── DATASET EXTRACT ──

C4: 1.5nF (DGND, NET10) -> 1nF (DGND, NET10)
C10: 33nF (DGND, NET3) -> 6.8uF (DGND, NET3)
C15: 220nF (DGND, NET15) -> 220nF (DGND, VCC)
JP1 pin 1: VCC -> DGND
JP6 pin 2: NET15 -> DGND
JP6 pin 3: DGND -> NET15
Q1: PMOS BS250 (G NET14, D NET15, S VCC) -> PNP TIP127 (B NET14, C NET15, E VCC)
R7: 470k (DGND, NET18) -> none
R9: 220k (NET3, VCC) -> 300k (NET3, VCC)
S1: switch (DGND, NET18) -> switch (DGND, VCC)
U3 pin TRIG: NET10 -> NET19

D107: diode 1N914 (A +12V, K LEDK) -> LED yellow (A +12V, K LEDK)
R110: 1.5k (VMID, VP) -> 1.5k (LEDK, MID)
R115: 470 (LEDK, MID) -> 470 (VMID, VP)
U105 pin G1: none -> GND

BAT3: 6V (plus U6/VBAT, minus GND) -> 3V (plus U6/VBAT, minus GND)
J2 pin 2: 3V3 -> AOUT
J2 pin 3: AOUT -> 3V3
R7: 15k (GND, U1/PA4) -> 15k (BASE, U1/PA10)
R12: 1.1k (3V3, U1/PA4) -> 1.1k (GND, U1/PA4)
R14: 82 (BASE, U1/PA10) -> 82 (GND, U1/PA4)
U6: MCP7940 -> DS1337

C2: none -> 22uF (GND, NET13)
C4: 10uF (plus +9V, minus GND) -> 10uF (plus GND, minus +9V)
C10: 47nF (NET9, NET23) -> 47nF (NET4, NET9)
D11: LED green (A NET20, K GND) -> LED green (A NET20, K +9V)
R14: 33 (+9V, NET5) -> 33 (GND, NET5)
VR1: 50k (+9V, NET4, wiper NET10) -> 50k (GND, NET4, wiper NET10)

───

> _WHAT YOU WILL DO_
All lines above in which the word "VMID" occurs should be identified and copied.

> _TASK OUTPUT_
R110: 1.5k (VMID, VP) -> 1.5k (LEDK, MID)
R115: 470 (LEDK, MID) -> 470 (VMID, VP)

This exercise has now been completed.